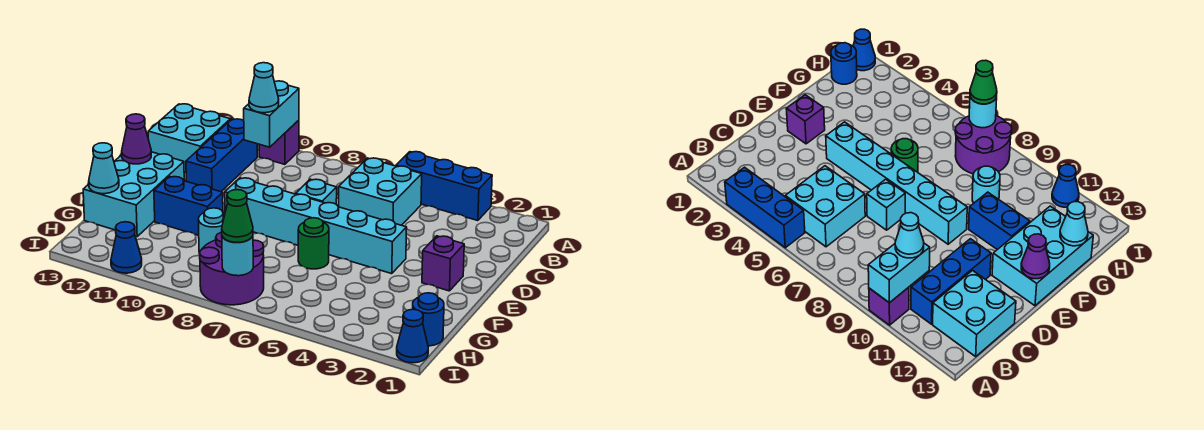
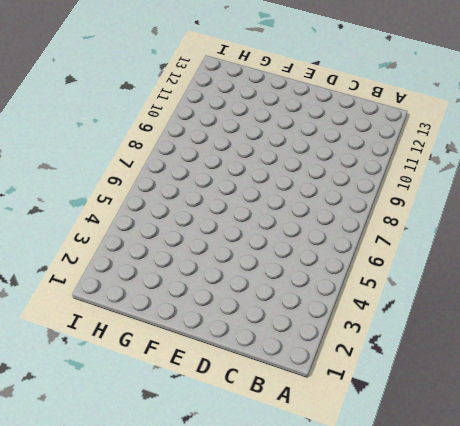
none -> blue brick A3:A5 level 1
none -> purple brick A10 level 1
none -> cyan brick B5:C6 level 1

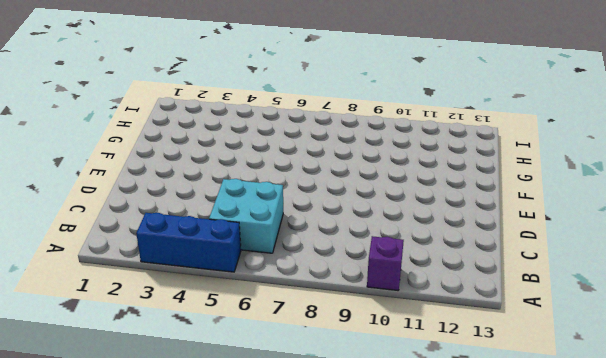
none -> blue brick B11:D11 level 1
none -> cyan brick B12:C13 level 1
none -> cyan brick D7 level 1

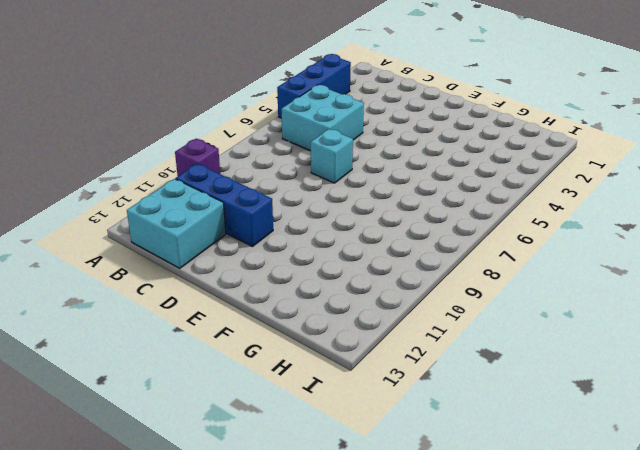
none -> purple brick E2 level 1
none -> cyan brick E4:E9 level 1
none -> cyan brick E12:G13 level 1

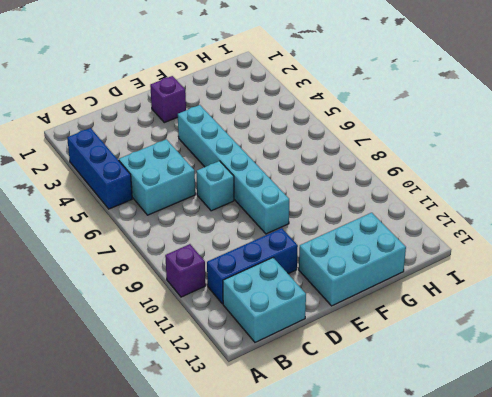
none -> green round brick F6 level 1
none -> blue brick F10:F11 level 1
none -> cyan round brick G9 level 1

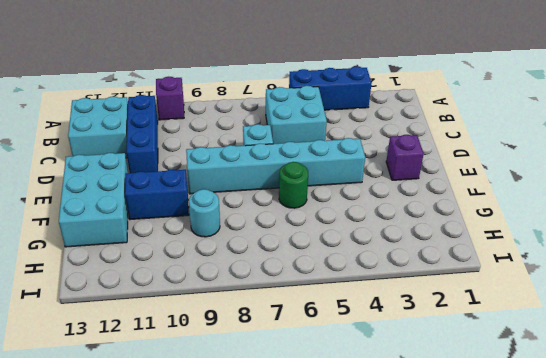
none -> blue round brick H1 level 1
none -> purple round brick H7:I8 level 1
none -> blue cone I1 level 1

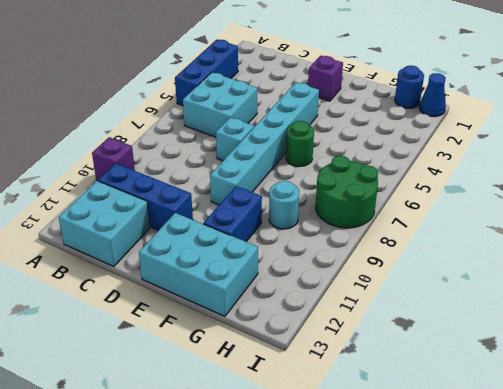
green round brick H7:I8 level 1 -> purple round brick H7:I8 level 1
none -> blue cone I11 level 1
none -> cyan brick A10:B10 level 2
none -> purple cone E13 level 2

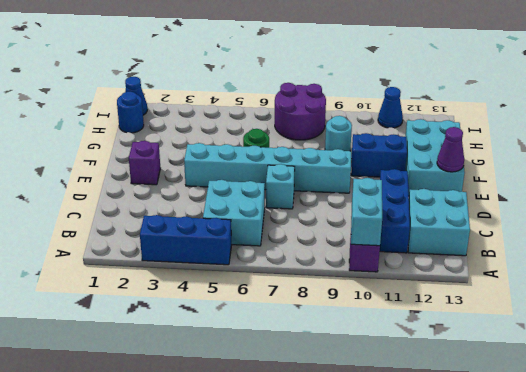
none -> cyan cone G13 level 2
none -> cyan round brick I7 level 2
none -> cyan cone B10 level 3

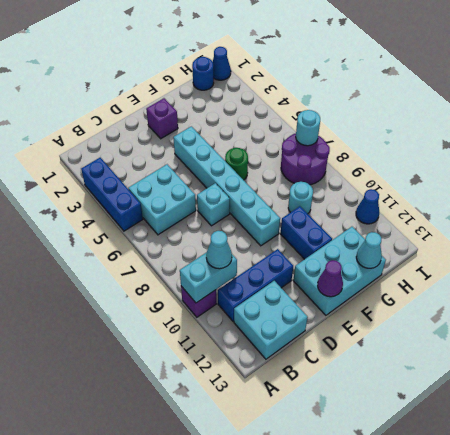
none -> green cone I7 level 3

++++++++++

- **Exercise details**: Report how many lines of the listing above include the word "blue". Say nothing but the number.

- **Result for this exercise**: 6